▸ **Exercise goal**
Search the entries below for the word "DGND" and copy every line where it appears.

▸ **Exercise input**
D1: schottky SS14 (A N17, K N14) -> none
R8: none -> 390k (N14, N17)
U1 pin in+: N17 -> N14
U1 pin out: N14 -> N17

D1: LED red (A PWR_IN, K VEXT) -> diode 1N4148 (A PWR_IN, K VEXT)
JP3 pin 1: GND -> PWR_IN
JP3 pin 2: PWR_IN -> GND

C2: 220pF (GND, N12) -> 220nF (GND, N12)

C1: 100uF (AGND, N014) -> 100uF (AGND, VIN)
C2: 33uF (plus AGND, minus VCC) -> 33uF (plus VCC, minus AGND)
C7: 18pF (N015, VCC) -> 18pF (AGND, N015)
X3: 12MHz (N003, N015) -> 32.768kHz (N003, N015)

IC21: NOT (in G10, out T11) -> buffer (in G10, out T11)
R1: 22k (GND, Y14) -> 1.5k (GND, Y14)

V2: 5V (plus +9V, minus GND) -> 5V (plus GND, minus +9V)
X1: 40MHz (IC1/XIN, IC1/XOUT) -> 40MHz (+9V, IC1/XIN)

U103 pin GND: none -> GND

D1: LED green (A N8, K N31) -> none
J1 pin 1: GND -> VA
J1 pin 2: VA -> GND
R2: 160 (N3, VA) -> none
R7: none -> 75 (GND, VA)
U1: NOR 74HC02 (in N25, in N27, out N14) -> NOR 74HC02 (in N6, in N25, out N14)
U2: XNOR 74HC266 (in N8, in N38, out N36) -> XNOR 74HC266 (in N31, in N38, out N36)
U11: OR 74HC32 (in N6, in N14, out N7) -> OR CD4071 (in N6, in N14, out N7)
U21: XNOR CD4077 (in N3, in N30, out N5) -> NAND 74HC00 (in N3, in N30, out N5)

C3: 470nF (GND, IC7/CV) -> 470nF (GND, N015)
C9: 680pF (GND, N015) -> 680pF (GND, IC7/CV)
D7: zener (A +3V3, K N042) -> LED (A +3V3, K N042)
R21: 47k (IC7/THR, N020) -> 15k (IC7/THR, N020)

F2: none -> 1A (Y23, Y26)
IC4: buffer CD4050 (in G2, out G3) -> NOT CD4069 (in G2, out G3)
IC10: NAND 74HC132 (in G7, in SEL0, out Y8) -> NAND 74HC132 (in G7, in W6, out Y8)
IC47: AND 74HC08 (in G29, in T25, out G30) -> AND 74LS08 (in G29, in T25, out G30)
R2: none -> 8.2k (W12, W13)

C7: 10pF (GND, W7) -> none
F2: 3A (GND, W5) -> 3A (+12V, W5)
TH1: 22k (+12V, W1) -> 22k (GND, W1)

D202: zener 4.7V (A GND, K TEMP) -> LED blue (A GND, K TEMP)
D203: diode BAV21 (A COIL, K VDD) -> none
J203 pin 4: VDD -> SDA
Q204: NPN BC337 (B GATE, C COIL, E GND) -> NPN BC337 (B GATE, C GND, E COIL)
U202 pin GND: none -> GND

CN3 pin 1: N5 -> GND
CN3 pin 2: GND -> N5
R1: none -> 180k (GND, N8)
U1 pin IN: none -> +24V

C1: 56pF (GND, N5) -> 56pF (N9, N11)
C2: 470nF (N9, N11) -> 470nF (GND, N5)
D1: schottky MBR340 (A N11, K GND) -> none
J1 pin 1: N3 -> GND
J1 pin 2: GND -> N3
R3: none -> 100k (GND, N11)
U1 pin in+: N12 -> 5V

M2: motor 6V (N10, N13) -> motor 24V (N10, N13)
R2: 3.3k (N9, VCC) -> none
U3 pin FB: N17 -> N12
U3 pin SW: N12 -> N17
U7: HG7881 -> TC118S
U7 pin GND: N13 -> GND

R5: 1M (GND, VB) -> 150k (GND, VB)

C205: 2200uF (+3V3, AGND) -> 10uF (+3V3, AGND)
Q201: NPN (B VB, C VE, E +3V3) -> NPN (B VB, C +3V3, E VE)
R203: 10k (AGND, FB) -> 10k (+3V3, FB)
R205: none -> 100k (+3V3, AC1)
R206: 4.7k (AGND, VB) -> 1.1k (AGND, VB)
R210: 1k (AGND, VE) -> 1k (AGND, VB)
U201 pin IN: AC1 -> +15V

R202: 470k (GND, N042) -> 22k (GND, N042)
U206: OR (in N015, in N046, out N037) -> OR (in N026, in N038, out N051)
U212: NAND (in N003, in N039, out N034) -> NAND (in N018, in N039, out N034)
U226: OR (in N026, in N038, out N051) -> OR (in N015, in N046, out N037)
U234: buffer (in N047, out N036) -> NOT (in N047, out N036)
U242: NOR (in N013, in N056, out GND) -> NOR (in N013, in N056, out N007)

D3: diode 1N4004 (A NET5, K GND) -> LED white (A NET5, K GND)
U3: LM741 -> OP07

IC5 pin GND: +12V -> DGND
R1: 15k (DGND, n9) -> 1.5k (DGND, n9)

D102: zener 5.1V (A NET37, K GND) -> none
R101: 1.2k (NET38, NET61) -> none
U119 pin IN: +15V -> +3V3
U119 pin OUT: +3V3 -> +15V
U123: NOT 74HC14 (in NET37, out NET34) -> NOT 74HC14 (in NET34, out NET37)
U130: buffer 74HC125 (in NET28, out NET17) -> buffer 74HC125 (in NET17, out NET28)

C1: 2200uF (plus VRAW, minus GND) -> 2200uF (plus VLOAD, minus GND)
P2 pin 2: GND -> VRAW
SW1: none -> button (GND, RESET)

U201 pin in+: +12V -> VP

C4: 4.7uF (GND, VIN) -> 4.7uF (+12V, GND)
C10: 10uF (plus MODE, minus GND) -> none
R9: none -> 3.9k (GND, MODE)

▸ **Exercise answer**
IC5 pin GND: +12V -> DGND
R1: 15k (DGND, n9) -> 1.5k (DGND, n9)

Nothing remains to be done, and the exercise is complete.